**** EXTRACTED DATA ****

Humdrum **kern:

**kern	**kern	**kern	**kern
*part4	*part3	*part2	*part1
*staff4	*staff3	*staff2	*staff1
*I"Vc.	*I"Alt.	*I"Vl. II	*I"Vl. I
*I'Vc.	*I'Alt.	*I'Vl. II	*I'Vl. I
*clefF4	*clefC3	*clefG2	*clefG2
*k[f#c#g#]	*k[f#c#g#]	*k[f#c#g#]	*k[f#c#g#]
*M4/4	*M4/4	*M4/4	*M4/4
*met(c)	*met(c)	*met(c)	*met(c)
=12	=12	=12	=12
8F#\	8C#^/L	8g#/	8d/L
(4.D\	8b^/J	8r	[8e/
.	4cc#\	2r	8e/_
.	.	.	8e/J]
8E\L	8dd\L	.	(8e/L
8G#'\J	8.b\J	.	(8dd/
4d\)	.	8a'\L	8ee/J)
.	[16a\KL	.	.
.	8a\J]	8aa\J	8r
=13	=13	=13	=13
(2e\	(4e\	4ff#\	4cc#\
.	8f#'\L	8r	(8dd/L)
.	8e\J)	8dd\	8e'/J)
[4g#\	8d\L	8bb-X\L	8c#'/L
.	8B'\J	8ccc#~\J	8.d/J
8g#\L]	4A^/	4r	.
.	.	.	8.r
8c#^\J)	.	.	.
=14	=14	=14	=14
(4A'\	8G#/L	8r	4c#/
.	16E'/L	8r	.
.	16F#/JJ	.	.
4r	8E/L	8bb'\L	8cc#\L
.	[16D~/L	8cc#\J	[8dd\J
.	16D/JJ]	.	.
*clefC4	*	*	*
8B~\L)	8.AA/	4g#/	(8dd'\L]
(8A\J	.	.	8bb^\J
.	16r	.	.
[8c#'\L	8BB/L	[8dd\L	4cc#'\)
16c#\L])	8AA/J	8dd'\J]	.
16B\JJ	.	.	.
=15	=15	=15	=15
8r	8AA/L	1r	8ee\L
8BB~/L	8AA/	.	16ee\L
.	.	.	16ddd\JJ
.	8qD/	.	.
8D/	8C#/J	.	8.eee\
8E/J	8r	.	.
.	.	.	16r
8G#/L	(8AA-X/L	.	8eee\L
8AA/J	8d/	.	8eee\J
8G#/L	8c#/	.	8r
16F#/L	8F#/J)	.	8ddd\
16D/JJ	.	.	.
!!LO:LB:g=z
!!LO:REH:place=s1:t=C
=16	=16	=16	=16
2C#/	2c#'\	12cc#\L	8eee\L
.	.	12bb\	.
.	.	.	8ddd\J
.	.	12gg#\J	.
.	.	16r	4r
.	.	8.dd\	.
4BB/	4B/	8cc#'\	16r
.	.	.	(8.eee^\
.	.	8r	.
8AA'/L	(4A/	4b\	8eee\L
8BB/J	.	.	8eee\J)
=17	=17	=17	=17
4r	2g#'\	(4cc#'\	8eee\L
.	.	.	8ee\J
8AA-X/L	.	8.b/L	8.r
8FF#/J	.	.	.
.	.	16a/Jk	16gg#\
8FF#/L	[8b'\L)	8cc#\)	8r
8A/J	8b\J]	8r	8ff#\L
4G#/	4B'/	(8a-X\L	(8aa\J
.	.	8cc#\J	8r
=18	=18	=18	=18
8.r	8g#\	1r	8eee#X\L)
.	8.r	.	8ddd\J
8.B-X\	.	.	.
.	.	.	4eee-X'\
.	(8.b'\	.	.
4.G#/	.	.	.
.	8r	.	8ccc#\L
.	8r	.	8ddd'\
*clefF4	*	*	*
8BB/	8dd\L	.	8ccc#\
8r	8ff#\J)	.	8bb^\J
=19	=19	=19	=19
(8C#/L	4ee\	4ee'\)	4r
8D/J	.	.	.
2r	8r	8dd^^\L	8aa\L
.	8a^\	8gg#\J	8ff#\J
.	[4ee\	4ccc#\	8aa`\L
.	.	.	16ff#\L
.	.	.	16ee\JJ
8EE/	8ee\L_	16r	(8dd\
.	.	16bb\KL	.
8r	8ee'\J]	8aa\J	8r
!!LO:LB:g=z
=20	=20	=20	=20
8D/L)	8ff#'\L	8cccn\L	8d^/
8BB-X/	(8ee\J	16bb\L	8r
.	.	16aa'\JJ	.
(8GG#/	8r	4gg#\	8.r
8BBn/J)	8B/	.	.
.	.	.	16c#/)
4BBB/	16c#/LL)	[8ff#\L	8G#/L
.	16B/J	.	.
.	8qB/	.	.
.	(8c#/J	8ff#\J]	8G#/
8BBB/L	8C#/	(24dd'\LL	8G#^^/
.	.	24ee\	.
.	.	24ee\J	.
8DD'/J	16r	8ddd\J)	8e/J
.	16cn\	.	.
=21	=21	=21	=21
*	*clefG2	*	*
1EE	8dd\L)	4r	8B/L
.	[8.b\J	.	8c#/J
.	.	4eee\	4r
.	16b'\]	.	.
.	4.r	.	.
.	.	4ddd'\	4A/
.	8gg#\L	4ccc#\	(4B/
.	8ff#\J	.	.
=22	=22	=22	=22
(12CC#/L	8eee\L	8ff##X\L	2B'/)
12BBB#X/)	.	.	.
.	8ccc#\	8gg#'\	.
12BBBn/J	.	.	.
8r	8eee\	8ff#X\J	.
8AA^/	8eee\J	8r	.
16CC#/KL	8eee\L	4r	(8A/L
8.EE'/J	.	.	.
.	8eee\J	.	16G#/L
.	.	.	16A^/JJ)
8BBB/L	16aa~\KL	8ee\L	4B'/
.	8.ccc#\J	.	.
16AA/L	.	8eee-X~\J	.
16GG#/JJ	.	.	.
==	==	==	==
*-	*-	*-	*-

****
**** EXTRACTED DATA ****

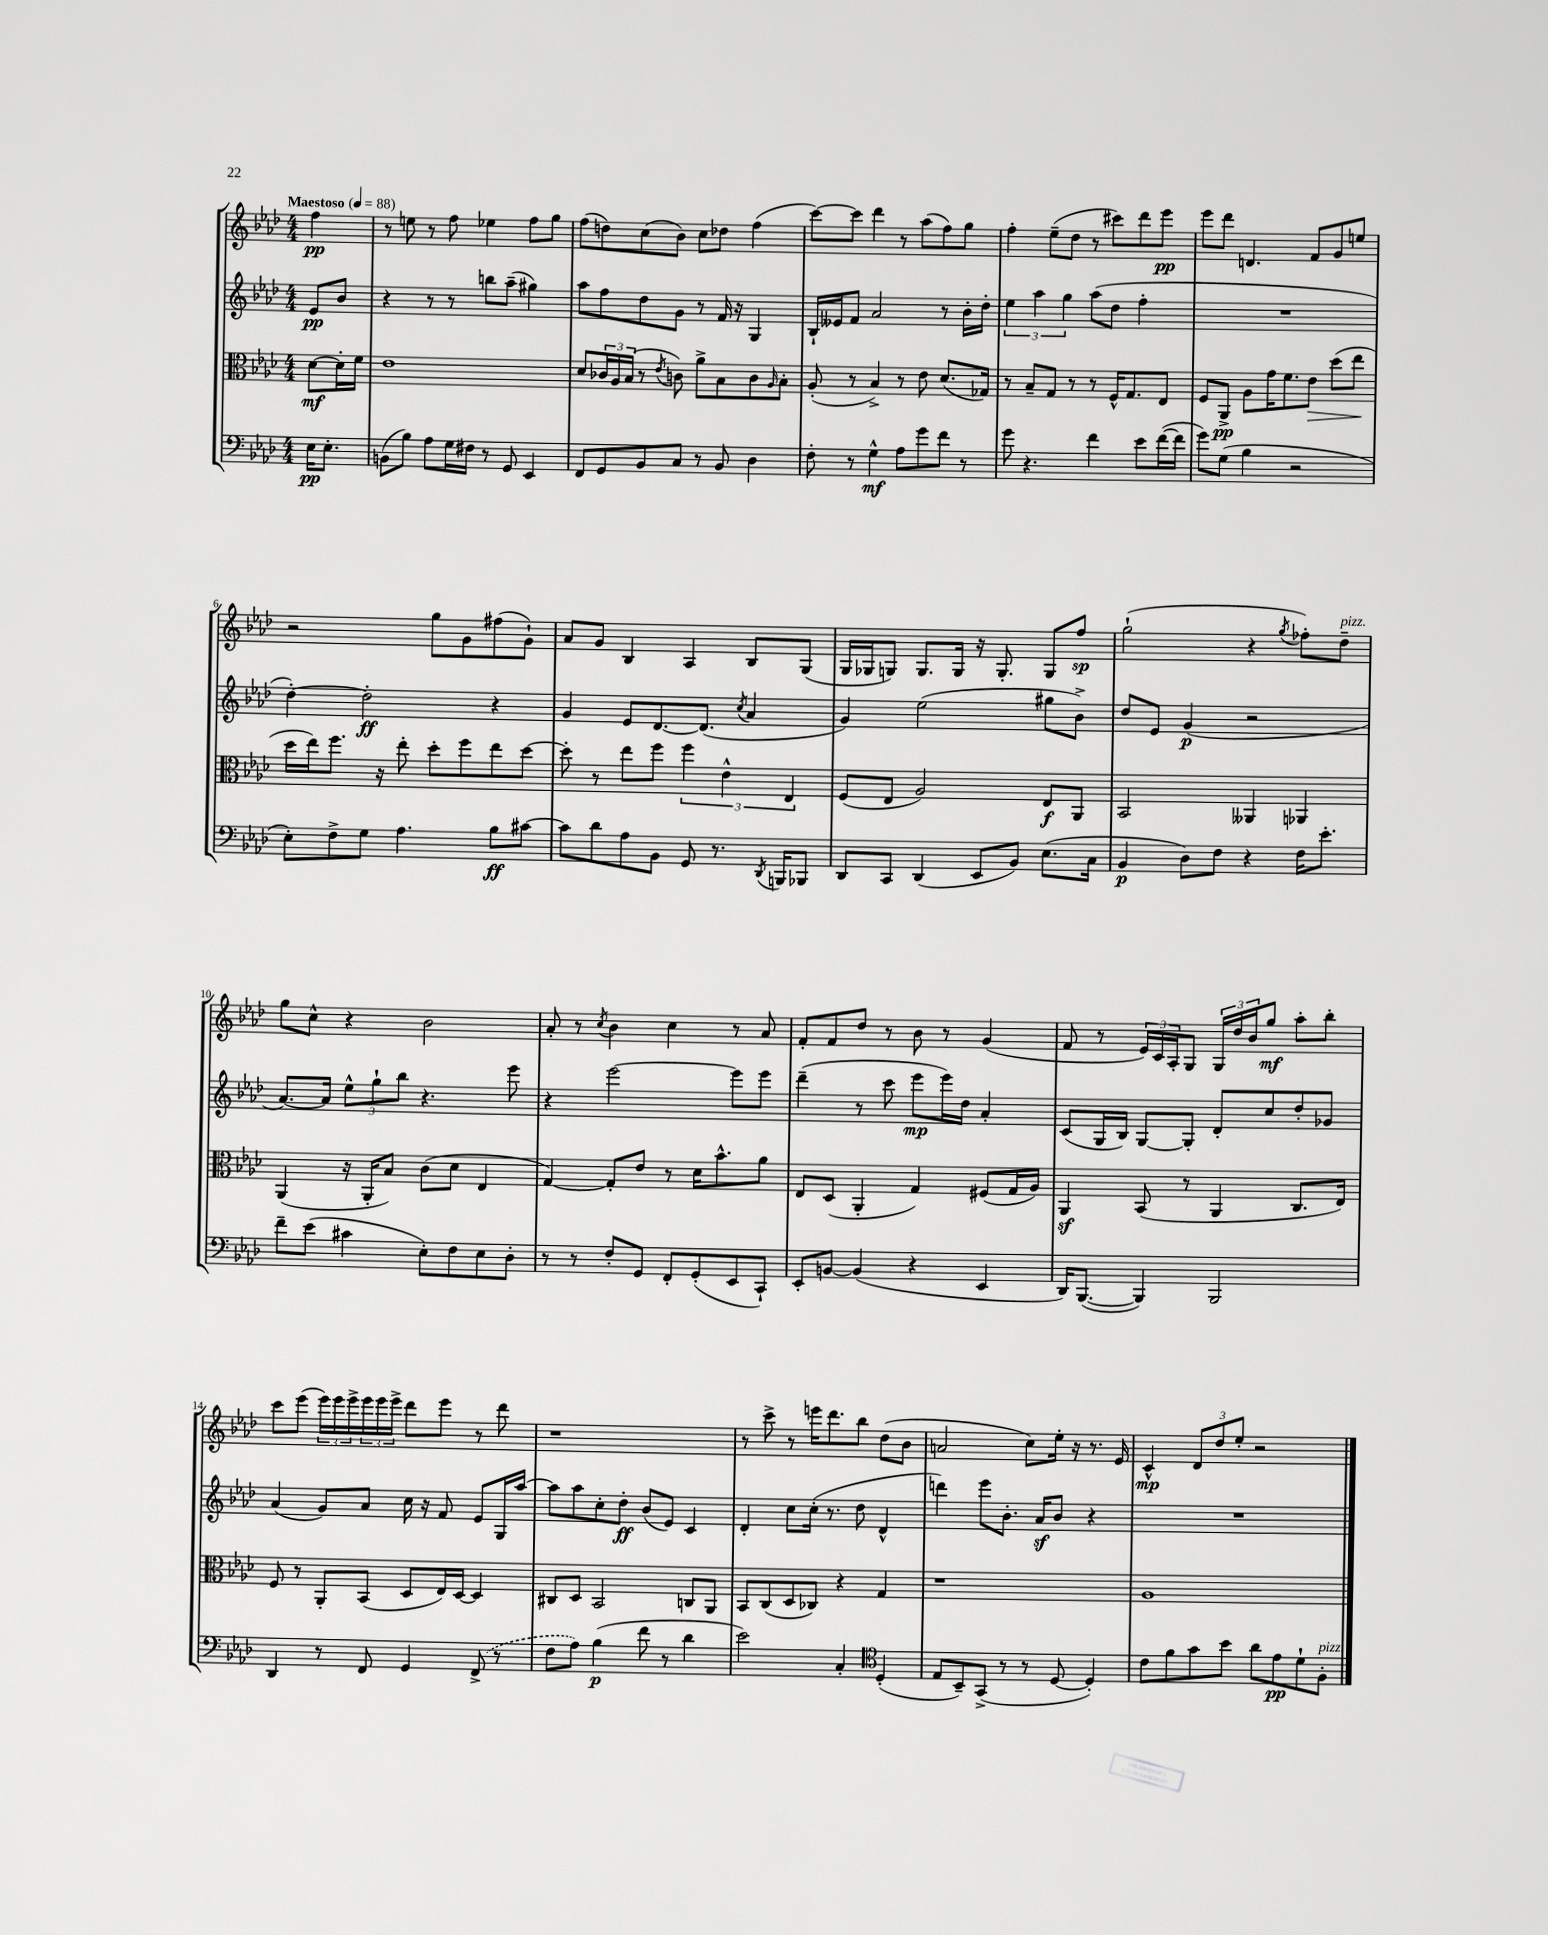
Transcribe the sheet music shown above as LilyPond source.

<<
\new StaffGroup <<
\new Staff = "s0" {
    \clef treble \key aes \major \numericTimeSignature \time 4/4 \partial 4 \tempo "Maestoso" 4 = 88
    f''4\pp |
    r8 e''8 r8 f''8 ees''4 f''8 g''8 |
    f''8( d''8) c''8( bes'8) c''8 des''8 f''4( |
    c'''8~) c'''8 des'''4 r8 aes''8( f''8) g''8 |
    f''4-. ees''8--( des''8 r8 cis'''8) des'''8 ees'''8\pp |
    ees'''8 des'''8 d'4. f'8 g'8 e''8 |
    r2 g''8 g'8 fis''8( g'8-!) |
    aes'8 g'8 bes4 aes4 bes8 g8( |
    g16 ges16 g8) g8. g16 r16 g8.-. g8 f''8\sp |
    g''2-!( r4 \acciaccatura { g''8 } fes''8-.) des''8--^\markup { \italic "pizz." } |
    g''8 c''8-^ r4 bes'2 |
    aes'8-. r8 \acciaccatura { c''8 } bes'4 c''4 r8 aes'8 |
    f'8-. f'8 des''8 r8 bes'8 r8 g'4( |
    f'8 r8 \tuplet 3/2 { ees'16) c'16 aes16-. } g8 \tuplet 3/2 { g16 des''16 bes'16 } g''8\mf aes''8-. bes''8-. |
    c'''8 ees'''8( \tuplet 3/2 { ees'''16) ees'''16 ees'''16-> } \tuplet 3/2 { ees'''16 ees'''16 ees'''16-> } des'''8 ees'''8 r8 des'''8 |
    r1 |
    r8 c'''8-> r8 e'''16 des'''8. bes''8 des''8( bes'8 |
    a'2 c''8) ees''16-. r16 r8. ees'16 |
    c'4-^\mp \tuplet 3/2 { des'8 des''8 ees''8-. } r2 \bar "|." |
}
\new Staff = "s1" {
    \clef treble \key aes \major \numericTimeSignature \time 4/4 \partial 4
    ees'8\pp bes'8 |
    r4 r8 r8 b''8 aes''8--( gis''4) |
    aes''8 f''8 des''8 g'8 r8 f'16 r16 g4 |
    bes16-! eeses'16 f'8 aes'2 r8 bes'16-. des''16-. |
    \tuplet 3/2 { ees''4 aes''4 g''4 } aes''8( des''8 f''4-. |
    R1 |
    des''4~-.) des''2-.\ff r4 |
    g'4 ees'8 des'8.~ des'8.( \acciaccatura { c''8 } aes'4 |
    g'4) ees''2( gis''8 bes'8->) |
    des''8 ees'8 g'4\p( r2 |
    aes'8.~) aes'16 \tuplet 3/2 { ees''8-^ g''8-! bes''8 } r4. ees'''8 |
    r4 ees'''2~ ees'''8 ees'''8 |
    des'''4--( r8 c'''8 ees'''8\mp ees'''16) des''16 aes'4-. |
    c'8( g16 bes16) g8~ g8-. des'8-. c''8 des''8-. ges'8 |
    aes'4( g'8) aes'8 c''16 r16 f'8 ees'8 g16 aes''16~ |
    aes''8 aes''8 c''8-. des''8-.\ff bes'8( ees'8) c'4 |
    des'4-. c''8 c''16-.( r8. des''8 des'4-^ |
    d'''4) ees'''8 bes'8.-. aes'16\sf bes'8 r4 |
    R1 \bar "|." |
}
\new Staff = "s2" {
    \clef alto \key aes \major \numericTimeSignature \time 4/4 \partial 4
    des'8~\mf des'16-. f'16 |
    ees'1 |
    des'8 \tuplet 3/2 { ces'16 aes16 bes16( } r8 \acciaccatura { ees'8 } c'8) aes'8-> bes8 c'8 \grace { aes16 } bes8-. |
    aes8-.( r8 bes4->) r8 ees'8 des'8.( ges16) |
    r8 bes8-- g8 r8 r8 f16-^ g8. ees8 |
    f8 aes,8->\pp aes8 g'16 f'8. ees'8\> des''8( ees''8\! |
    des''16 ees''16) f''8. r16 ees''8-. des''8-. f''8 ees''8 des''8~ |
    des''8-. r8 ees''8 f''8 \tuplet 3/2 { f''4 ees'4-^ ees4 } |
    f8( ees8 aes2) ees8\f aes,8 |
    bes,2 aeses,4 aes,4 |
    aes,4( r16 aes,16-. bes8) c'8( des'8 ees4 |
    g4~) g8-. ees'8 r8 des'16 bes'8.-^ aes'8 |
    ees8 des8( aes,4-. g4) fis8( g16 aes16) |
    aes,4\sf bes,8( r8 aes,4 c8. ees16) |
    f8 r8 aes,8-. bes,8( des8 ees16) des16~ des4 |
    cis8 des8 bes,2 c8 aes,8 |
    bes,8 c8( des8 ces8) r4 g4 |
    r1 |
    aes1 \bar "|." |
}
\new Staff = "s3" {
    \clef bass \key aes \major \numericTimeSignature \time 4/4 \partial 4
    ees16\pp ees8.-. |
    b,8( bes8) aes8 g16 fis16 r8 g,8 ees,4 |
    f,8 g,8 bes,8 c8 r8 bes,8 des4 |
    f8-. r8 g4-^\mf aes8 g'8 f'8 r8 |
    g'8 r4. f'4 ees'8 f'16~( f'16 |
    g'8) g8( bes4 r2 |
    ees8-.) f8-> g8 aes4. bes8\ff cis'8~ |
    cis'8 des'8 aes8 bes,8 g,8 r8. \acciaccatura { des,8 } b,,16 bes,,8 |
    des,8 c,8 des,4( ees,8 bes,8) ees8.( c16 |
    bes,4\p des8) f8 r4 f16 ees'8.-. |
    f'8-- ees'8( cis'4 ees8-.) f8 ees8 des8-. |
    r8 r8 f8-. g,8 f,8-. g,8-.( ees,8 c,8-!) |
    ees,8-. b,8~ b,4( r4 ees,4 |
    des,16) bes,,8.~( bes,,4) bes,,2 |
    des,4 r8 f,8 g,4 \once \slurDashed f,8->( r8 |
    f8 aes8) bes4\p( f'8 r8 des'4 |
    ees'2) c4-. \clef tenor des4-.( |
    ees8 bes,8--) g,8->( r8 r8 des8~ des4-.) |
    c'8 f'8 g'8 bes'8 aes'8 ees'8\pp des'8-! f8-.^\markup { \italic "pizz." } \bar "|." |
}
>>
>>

****

WRITTEN TASK:
Report in full each line above that contains the string "pizz".

CORRECT OUTPUT:
    g''2-!( r4 \acciaccatura { g''8 } fes''8-.) des''8--^\markup { \italic "pizz." } |
    c'8 f'8 g'8 bes'8 aes'8 ees'8\pp des'8-! f8-.^\markup { \italic "pizz." } \bar "|." |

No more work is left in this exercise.